── Material for this exercise ──

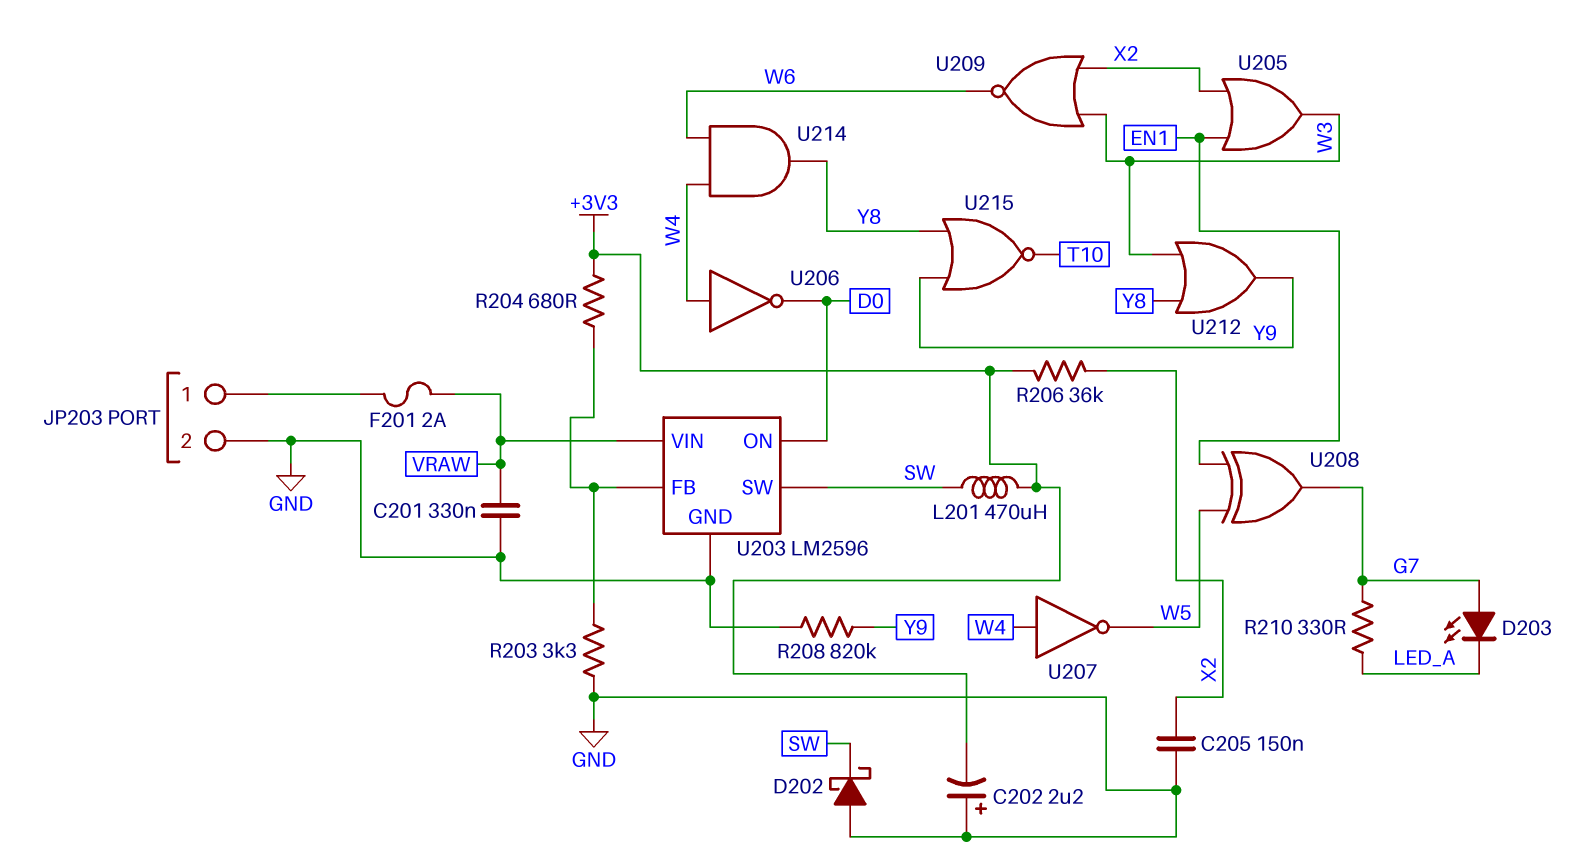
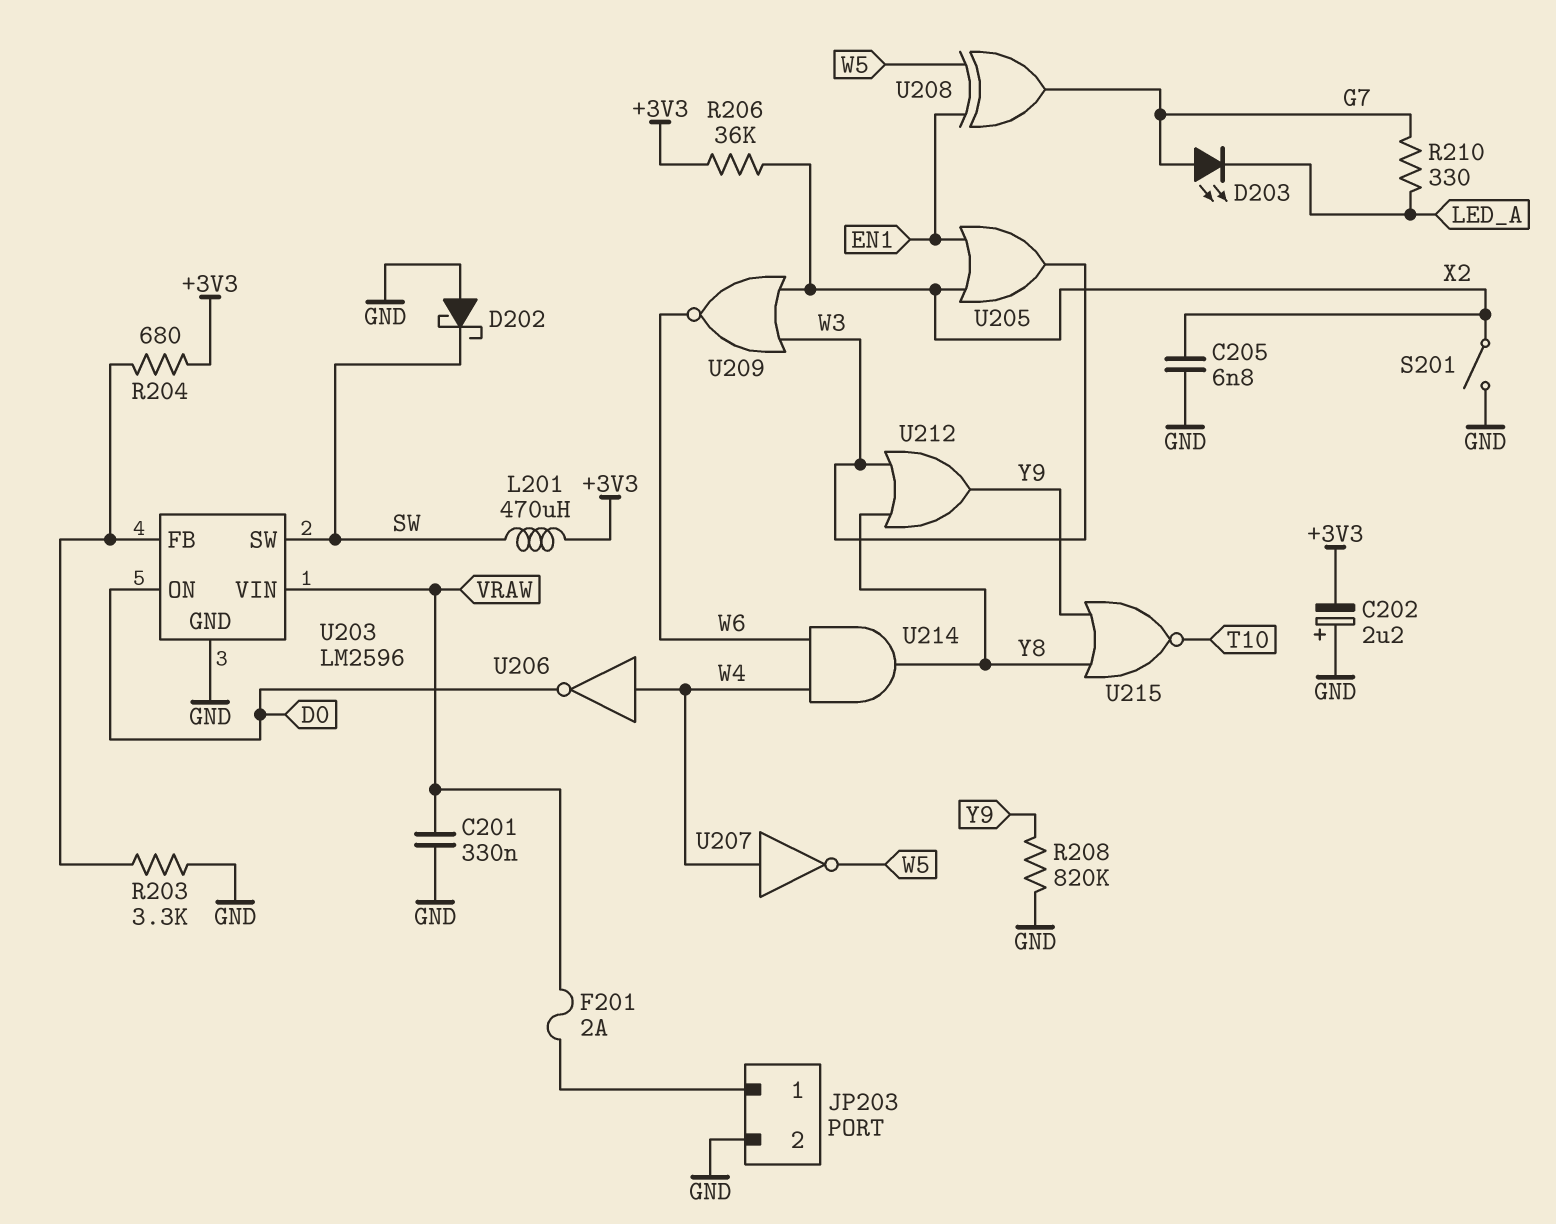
C205: 150nF (GND, X2) -> 6.8nF (GND, X2)
S201: none -> switch (GND, X2)

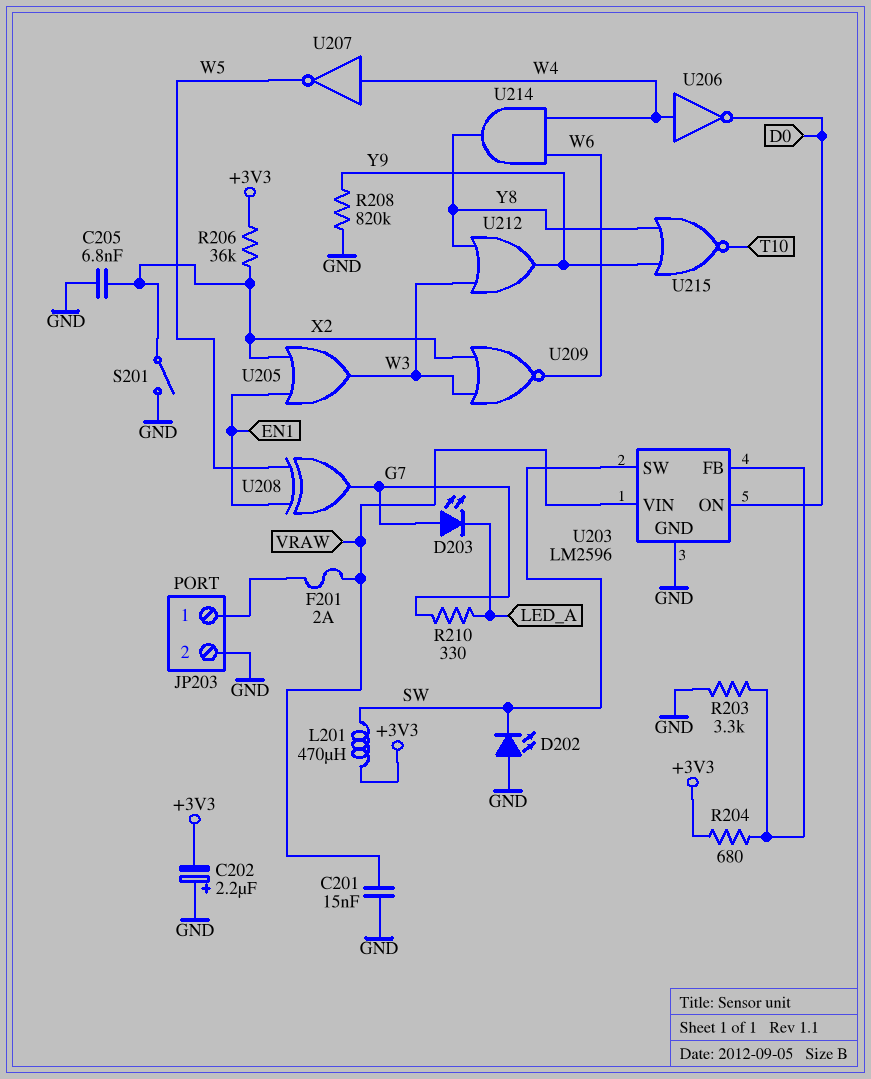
C201: 330nF (GND, VRAW) -> 15nF (GND, VRAW)
D202: schottky (A GND, K SW) -> LED (A GND, K SW)

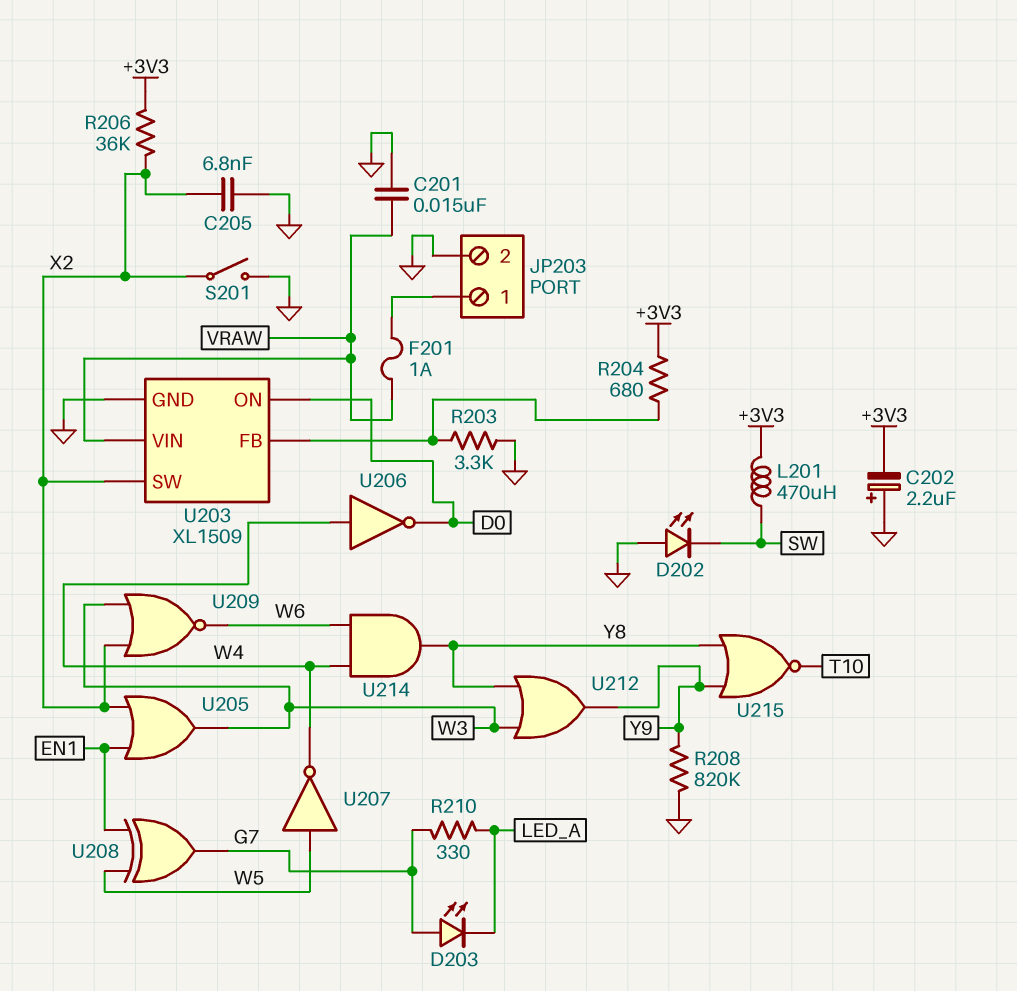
F201: 2A (JP203/1, VRAW) -> 1A (JP203/1, VRAW)
U203: LM2596 -> XL1509
U203 pin SW: SW -> X2
U207: NOT (in W4, out W5) -> NOT (in W5, out W4)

───

» What is expected: Could you copy each line above exactly as written, minus any pictures?

» Output of the exercise:
C205: 150nF (GND, X2) -> 6.8nF (GND, X2)
S201: none -> switch (GND, X2)

C201: 330nF (GND, VRAW) -> 15nF (GND, VRAW)
D202: schottky (A GND, K SW) -> LED (A GND, K SW)

F201: 2A (JP203/1, VRAW) -> 1A (JP203/1, VRAW)
U203: LM2596 -> XL1509
U203 pin SW: SW -> X2
U207: NOT (in W4, out W5) -> NOT (in W5, out W4)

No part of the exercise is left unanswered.